→ Problem to solve
Identify all lines in the data containing the string "plus". Copy them out.

Stored records:
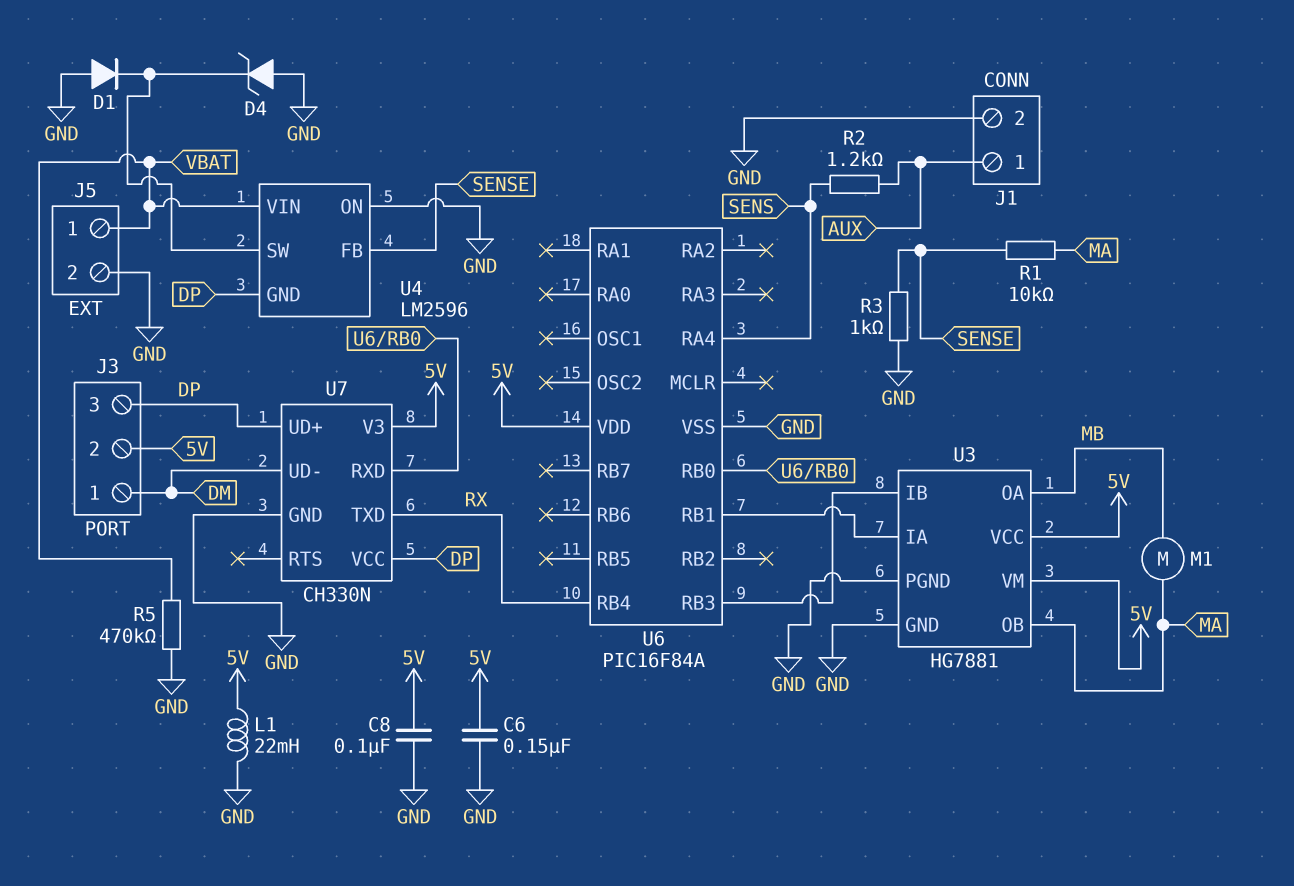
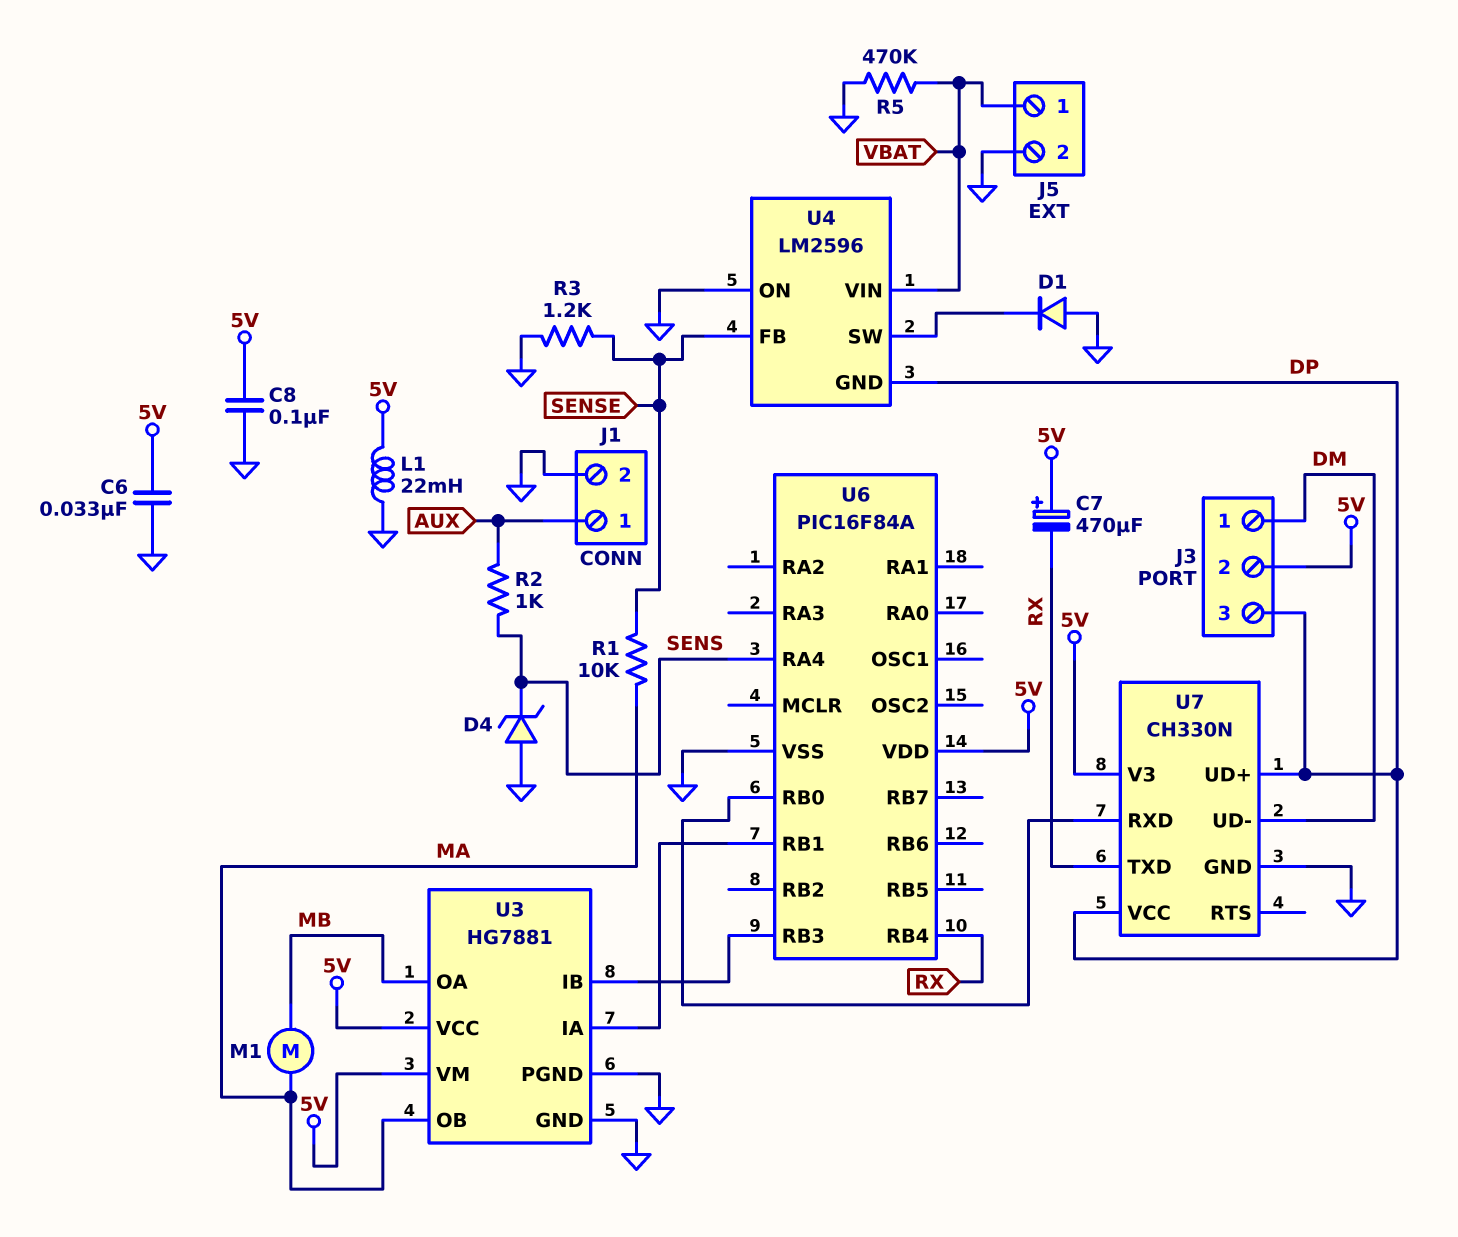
C6: 150nF (5V, GND) -> 33nF (5V, GND)
C7: none -> 470uF (plus 5V, minus RX)
D4: zener (A GND, K U4/SW) -> zener (A GND, K SENS)
R2: 1.2k (AUX, SENS) -> 1k (AUX, SENS)
R3: 1k (GND, SENSE) -> 1.2k (GND, SENSE)

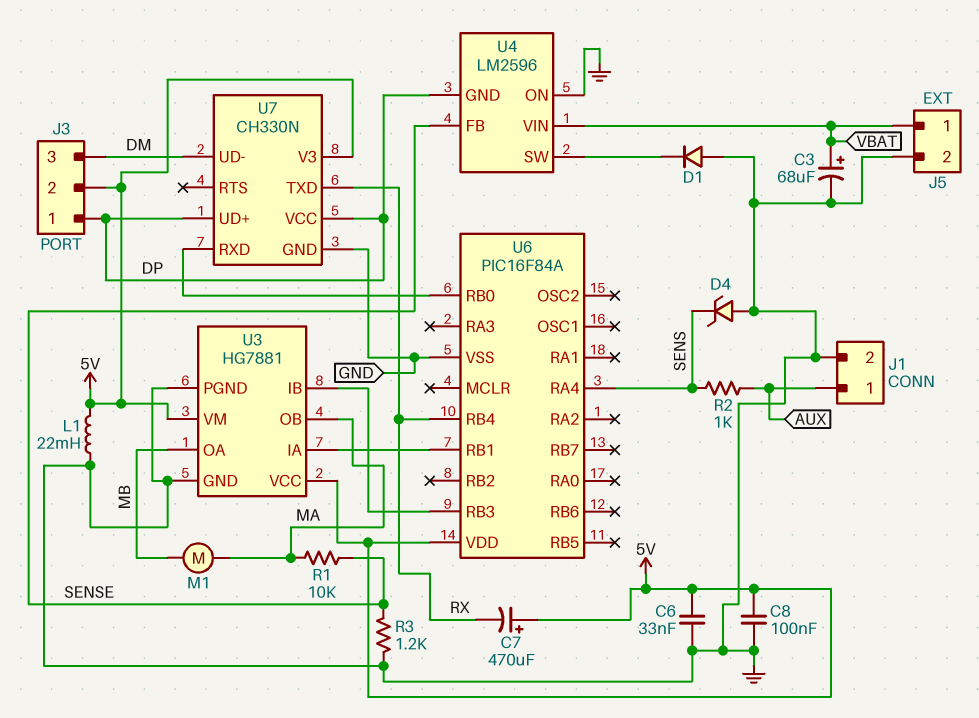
C3: none -> 68uF (plus VBAT, minus GND)
J3 pin 1: DM -> DP
J3 pin 3: DP -> DM
R5: 470k (GND, VBAT) -> none

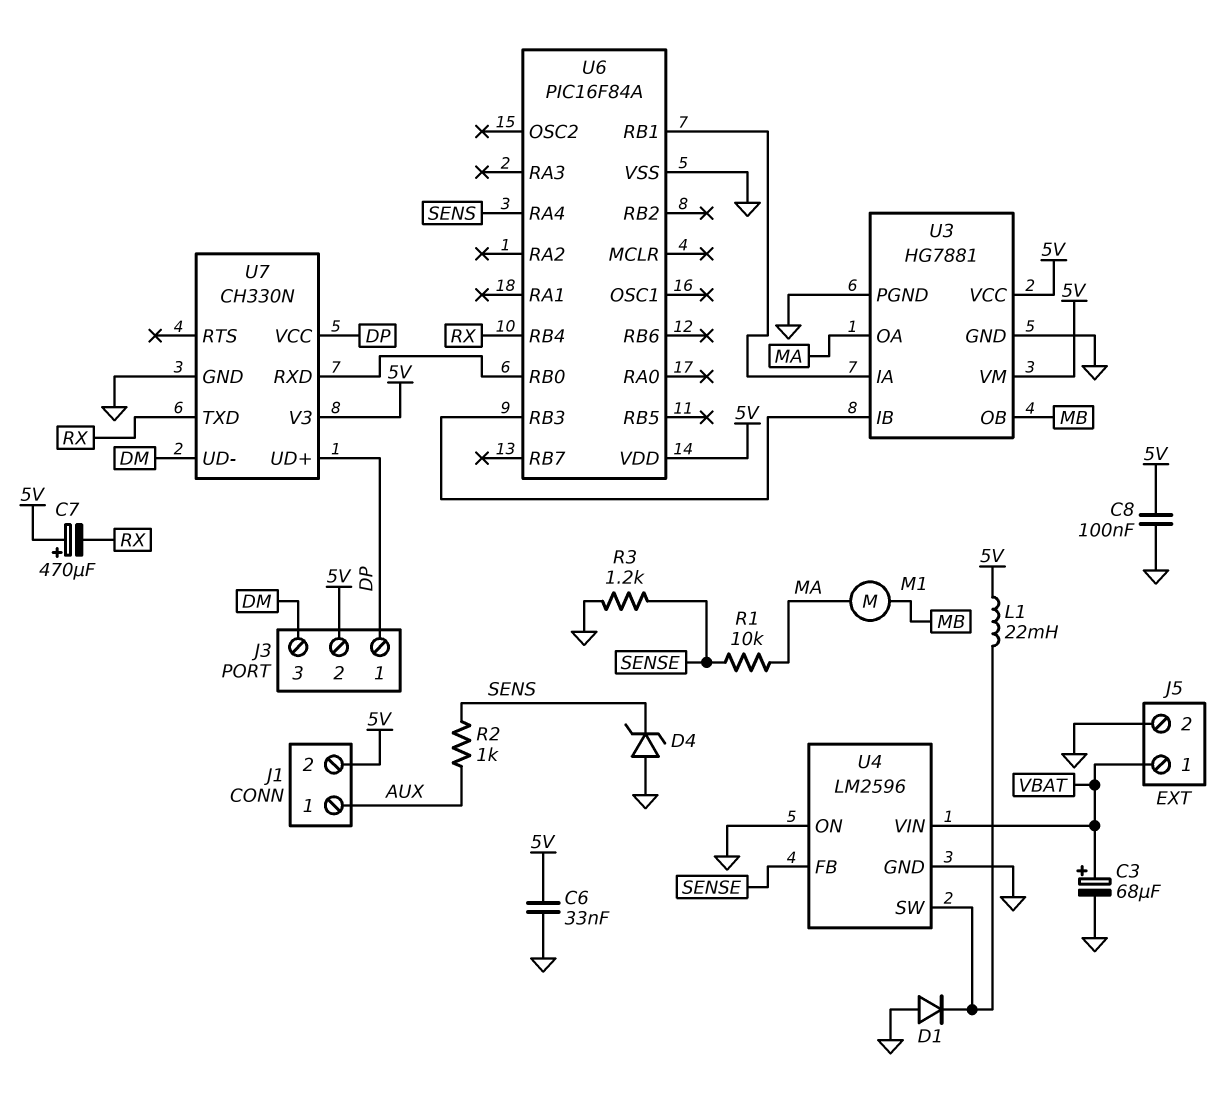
J1 pin 2: GND -> 5V
L1: 22mH (5V, GND) -> 22mH (5V, U4/SW)
U3 pin OA: MB -> MA
U3 pin OB: MA -> MB
U4 pin GND: DP -> GND

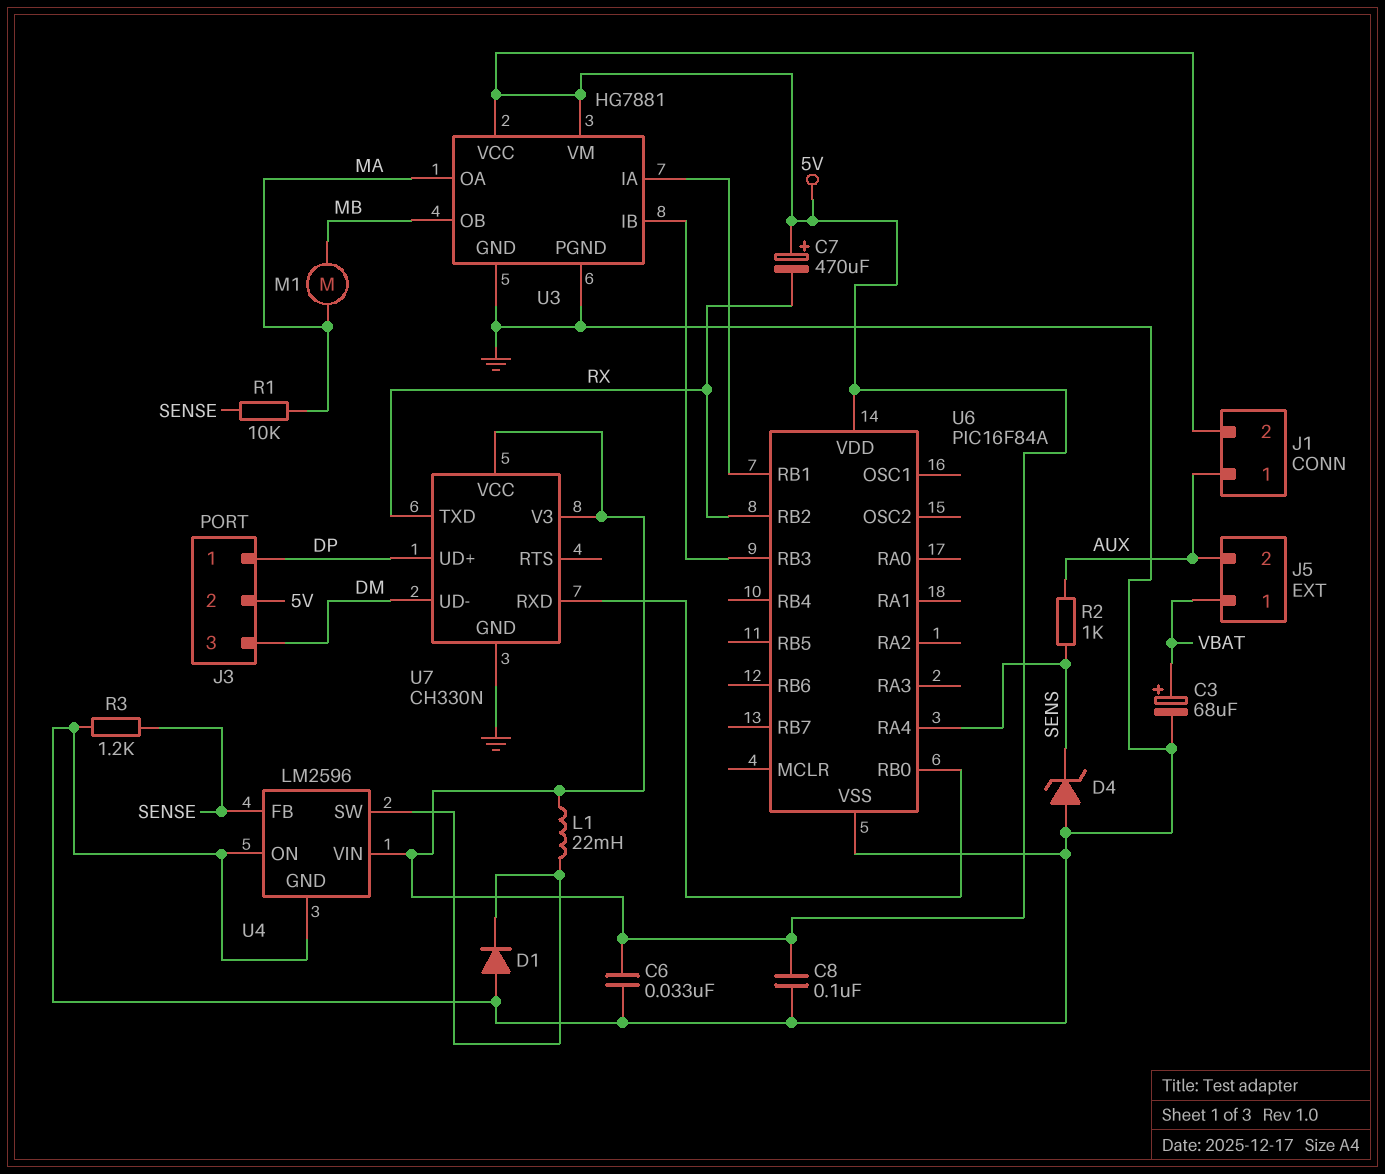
J5 pin 2: GND -> AUX
U4 pin VIN: VBAT -> 5V
U6 pin RB2: none -> RX
U6 pin RB4: RX -> none
U7 pin VCC: DP -> 5V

→ Solution for this problem
C7: none -> 470uF (plus 5V, minus RX)
C3: none -> 68uF (plus VBAT, minus GND)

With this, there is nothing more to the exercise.